Input data =>
========

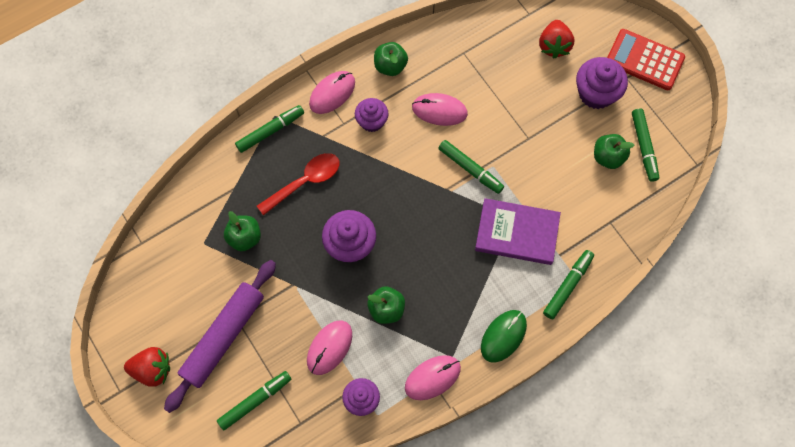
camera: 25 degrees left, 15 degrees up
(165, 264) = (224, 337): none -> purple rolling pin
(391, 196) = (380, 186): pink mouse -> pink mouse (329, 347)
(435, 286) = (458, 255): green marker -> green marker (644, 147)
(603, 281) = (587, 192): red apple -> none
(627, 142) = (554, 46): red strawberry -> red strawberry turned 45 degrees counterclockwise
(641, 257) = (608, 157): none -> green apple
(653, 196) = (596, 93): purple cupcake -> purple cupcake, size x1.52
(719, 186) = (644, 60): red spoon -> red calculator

========

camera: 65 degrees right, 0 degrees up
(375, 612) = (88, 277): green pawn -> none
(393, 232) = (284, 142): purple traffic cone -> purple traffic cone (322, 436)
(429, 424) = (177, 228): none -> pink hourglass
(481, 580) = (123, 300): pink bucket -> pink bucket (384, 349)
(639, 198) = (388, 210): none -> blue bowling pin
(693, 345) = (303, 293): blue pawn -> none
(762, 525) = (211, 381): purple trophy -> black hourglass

========

Aim of the task =>
Among the entries above, copy exactly only the lines starting with the one containing "(693, 345) = (303, 293): blue pawn -> none" and going through the one containing "(762, 525) = (211, 381): purple", both ends included.

Output of the exercise =>
(693, 345) = (303, 293): blue pawn -> none
(762, 525) = (211, 381): purple trophy -> black hourglass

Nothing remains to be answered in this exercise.